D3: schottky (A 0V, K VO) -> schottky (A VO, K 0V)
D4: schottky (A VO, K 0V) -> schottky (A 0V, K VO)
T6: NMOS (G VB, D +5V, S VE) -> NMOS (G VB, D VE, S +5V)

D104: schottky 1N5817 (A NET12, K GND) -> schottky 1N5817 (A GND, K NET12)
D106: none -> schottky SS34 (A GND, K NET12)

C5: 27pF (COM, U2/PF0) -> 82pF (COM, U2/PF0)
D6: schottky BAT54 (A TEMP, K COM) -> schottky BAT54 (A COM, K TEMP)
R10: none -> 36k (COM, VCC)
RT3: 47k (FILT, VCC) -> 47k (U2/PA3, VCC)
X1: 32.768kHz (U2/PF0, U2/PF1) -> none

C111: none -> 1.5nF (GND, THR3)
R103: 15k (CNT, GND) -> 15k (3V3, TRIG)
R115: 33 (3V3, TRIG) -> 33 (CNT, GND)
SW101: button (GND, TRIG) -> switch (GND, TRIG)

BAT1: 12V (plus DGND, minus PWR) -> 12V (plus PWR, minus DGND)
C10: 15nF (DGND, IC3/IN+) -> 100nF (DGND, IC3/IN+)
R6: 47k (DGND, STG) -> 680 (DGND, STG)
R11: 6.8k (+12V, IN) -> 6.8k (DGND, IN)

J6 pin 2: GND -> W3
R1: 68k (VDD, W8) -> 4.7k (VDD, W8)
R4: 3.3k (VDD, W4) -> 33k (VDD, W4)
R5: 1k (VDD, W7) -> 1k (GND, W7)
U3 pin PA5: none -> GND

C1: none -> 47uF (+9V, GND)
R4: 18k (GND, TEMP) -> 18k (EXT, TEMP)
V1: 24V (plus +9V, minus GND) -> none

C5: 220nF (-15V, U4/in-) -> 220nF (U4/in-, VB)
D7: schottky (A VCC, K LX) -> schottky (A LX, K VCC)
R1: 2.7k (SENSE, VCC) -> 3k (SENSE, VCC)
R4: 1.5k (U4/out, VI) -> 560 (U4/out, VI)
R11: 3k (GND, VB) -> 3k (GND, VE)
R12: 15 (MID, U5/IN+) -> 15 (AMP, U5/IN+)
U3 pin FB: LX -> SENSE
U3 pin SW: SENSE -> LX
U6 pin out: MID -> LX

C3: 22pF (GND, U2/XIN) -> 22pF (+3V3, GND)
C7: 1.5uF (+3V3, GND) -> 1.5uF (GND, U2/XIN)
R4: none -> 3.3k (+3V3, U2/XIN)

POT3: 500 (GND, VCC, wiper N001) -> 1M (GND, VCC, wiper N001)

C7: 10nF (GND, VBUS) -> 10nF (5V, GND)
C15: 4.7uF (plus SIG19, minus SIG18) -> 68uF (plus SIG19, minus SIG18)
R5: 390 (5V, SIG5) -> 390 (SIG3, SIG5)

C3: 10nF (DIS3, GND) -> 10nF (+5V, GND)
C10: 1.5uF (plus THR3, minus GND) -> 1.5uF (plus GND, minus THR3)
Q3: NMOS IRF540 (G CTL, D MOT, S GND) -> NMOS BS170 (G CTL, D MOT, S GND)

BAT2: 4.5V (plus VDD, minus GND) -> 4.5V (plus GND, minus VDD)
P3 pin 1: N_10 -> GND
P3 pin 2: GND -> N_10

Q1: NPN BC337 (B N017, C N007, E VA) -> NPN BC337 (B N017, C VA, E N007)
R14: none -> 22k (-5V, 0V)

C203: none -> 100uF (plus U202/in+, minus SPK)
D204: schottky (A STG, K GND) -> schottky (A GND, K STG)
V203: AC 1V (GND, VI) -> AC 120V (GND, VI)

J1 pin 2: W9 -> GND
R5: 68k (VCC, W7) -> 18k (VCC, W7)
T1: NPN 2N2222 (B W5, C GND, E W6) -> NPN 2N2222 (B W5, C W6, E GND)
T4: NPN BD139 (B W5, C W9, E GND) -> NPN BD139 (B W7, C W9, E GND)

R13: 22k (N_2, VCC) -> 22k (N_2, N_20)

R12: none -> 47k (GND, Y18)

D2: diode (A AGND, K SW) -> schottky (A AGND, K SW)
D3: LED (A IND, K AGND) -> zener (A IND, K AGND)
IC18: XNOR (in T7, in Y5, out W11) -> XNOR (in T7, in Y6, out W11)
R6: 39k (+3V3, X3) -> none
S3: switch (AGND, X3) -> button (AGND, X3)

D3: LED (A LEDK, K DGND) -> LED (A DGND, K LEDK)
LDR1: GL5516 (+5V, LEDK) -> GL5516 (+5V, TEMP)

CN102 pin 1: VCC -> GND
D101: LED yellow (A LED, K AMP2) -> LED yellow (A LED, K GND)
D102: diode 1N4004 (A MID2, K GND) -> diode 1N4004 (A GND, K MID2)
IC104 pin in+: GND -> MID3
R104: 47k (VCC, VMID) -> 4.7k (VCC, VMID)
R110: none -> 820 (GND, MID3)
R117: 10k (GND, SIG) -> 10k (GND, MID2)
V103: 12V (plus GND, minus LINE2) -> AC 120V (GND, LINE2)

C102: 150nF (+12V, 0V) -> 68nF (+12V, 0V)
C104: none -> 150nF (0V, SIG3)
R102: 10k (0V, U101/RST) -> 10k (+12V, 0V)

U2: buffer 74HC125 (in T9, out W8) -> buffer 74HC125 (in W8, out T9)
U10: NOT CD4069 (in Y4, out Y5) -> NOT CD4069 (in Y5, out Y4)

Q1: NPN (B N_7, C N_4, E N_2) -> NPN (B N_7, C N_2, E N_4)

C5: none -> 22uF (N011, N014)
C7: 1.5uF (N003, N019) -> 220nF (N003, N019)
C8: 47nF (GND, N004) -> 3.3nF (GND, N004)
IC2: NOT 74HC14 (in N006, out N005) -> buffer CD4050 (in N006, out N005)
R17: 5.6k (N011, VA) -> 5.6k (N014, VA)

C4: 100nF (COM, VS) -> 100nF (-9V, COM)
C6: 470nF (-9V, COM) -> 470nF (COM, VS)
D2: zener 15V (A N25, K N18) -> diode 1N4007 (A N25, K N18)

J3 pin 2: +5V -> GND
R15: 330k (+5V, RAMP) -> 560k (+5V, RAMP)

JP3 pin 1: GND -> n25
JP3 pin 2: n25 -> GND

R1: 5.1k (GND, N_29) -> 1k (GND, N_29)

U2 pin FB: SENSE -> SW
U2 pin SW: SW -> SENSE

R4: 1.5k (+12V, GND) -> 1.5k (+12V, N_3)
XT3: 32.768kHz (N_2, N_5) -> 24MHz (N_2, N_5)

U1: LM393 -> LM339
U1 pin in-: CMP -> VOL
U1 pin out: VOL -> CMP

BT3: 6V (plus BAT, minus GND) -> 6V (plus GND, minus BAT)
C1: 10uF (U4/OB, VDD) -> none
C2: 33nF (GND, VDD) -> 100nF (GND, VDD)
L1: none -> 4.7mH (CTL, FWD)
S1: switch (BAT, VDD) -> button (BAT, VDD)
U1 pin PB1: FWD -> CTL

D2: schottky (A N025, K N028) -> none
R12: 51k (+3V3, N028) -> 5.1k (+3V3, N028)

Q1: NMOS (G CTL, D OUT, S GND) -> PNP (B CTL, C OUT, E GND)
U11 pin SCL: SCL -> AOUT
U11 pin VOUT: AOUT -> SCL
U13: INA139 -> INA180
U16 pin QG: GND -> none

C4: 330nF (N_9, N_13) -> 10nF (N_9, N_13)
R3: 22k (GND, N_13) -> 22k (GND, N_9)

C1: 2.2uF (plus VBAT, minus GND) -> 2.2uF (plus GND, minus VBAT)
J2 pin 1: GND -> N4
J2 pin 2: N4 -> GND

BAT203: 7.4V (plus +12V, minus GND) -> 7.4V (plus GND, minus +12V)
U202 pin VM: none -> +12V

■ **Problem description**
All of the material shown above should be written out exactly.

■ **Task output**
D3: schottky (A 0V, K VO) -> schottky (A VO, K 0V)
D4: schottky (A VO, K 0V) -> schottky (A 0V, K VO)
T6: NMOS (G VB, D +5V, S VE) -> NMOS (G VB, D VE, S +5V)

D104: schottky 1N5817 (A NET12, K GND) -> schottky 1N5817 (A GND, K NET12)
D106: none -> schottky SS34 (A GND, K NET12)

C5: 27pF (COM, U2/PF0) -> 82pF (COM, U2/PF0)
D6: schottky BAT54 (A TEMP, K COM) -> schottky BAT54 (A COM, K TEMP)
R10: none -> 36k (COM, VCC)
RT3: 47k (FILT, VCC) -> 47k (U2/PA3, VCC)
X1: 32.768kHz (U2/PF0, U2/PF1) -> none

C111: none -> 1.5nF (GND, THR3)
R103: 15k (CNT, GND) -> 15k (3V3, TRIG)
R115: 33 (3V3, TRIG) -> 33 (CNT, GND)
SW101: button (GND, TRIG) -> switch (GND, TRIG)

BAT1: 12V (plus DGND, minus PWR) -> 12V (plus PWR, minus DGND)
C10: 15nF (DGND, IC3/IN+) -> 100nF (DGND, IC3/IN+)
R6: 47k (DGND, STG) -> 680 (DGND, STG)
R11: 6.8k (+12V, IN) -> 6.8k (DGND, IN)

J6 pin 2: GND -> W3
R1: 68k (VDD, W8) -> 4.7k (VDD, W8)
R4: 3.3k (VDD, W4) -> 33k (VDD, W4)
R5: 1k (VDD, W7) -> 1k (GND, W7)
U3 pin PA5: none -> GND

C1: none -> 47uF (+9V, GND)
R4: 18k (GND, TEMP) -> 18k (EXT, TEMP)
V1: 24V (plus +9V, minus GND) -> none

C5: 220nF (-15V, U4/in-) -> 220nF (U4/in-, VB)
D7: schottky (A VCC, K LX) -> schottky (A LX, K VCC)
R1: 2.7k (SENSE, VCC) -> 3k (SENSE, VCC)
R4: 1.5k (U4/out, VI) -> 560 (U4/out, VI)
R11: 3k (GND, VB) -> 3k (GND, VE)
R12: 15 (MID, U5/IN+) -> 15 (AMP, U5/IN+)
U3 pin FB: LX -> SENSE
U3 pin SW: SENSE -> LX
U6 pin out: MID -> LX

C3: 22pF (GND, U2/XIN) -> 22pF (+3V3, GND)
C7: 1.5uF (+3V3, GND) -> 1.5uF (GND, U2/XIN)
R4: none -> 3.3k (+3V3, U2/XIN)

POT3: 500 (GND, VCC, wiper N001) -> 1M (GND, VCC, wiper N001)

C7: 10nF (GND, VBUS) -> 10nF (5V, GND)
C15: 4.7uF (plus SIG19, minus SIG18) -> 68uF (plus SIG19, minus SIG18)
R5: 390 (5V, SIG5) -> 390 (SIG3, SIG5)

C3: 10nF (DIS3, GND) -> 10nF (+5V, GND)
C10: 1.5uF (plus THR3, minus GND) -> 1.5uF (plus GND, minus THR3)
Q3: NMOS IRF540 (G CTL, D MOT, S GND) -> NMOS BS170 (G CTL, D MOT, S GND)

BAT2: 4.5V (plus VDD, minus GND) -> 4.5V (plus GND, minus VDD)
P3 pin 1: N_10 -> GND
P3 pin 2: GND -> N_10

Q1: NPN BC337 (B N017, C N007, E VA) -> NPN BC337 (B N017, C VA, E N007)
R14: none -> 22k (-5V, 0V)

C203: none -> 100uF (plus U202/in+, minus SPK)
D204: schottky (A STG, K GND) -> schottky (A GND, K STG)
V203: AC 1V (GND, VI) -> AC 120V (GND, VI)

J1 pin 2: W9 -> GND
R5: 68k (VCC, W7) -> 18k (VCC, W7)
T1: NPN 2N2222 (B W5, C GND, E W6) -> NPN 2N2222 (B W5, C W6, E GND)
T4: NPN BD139 (B W5, C W9, E GND) -> NPN BD139 (B W7, C W9, E GND)

R13: 22k (N_2, VCC) -> 22k (N_2, N_20)

R12: none -> 47k (GND, Y18)

D2: diode (A AGND, K SW) -> schottky (A AGND, K SW)
D3: LED (A IND, K AGND) -> zener (A IND, K AGND)
IC18: XNOR (in T7, in Y5, out W11) -> XNOR (in T7, in Y6, out W11)
R6: 39k (+3V3, X3) -> none
S3: switch (AGND, X3) -> button (AGND, X3)

D3: LED (A LEDK, K DGND) -> LED (A DGND, K LEDK)
LDR1: GL5516 (+5V, LEDK) -> GL5516 (+5V, TEMP)

CN102 pin 1: VCC -> GND
D101: LED yellow (A LED, K AMP2) -> LED yellow (A LED, K GND)
D102: diode 1N4004 (A MID2, K GND) -> diode 1N4004 (A GND, K MID2)
IC104 pin in+: GND -> MID3
R104: 47k (VCC, VMID) -> 4.7k (VCC, VMID)
R110: none -> 820 (GND, MID3)
R117: 10k (GND, SIG) -> 10k (GND, MID2)
V103: 12V (plus GND, minus LINE2) -> AC 120V (GND, LINE2)

C102: 150nF (+12V, 0V) -> 68nF (+12V, 0V)
C104: none -> 150nF (0V, SIG3)
R102: 10k (0V, U101/RST) -> 10k (+12V, 0V)

U2: buffer 74HC125 (in T9, out W8) -> buffer 74HC125 (in W8, out T9)
U10: NOT CD4069 (in Y4, out Y5) -> NOT CD4069 (in Y5, out Y4)

Q1: NPN (B N_7, C N_4, E N_2) -> NPN (B N_7, C N_2, E N_4)

C5: none -> 22uF (N011, N014)
C7: 1.5uF (N003, N019) -> 220nF (N003, N019)
C8: 47nF (GND, N004) -> 3.3nF (GND, N004)
IC2: NOT 74HC14 (in N006, out N005) -> buffer CD4050 (in N006, out N005)
R17: 5.6k (N011, VA) -> 5.6k (N014, VA)

C4: 100nF (COM, VS) -> 100nF (-9V, COM)
C6: 470nF (-9V, COM) -> 470nF (COM, VS)
D2: zener 15V (A N25, K N18) -> diode 1N4007 (A N25, K N18)

J3 pin 2: +5V -> GND
R15: 330k (+5V, RAMP) -> 560k (+5V, RAMP)

JP3 pin 1: GND -> n25
JP3 pin 2: n25 -> GND

R1: 5.1k (GND, N_29) -> 1k (GND, N_29)

U2 pin FB: SENSE -> SW
U2 pin SW: SW -> SENSE

R4: 1.5k (+12V, GND) -> 1.5k (+12V, N_3)
XT3: 32.768kHz (N_2, N_5) -> 24MHz (N_2, N_5)

U1: LM393 -> LM339
U1 pin in-: CMP -> VOL
U1 pin out: VOL -> CMP

BT3: 6V (plus BAT, minus GND) -> 6V (plus GND, minus BAT)
C1: 10uF (U4/OB, VDD) -> none
C2: 33nF (GND, VDD) -> 100nF (GND, VDD)
L1: none -> 4.7mH (CTL, FWD)
S1: switch (BAT, VDD) -> button (BAT, VDD)
U1 pin PB1: FWD -> CTL

D2: schottky (A N025, K N028) -> none
R12: 51k (+3V3, N028) -> 5.1k (+3V3, N028)

Q1: NMOS (G CTL, D OUT, S GND) -> PNP (B CTL, C OUT, E GND)
U11 pin SCL: SCL -> AOUT
U11 pin VOUT: AOUT -> SCL
U13: INA139 -> INA180
U16 pin QG: GND -> none

C4: 330nF (N_9, N_13) -> 10nF (N_9, N_13)
R3: 22k (GND, N_13) -> 22k (GND, N_9)

C1: 2.2uF (plus VBAT, minus GND) -> 2.2uF (plus GND, minus VBAT)
J2 pin 1: GND -> N4
J2 pin 2: N4 -> GND

BAT203: 7.4V (plus +12V, minus GND) -> 7.4V (plus GND, minus +12V)
U202 pin VM: none -> +12V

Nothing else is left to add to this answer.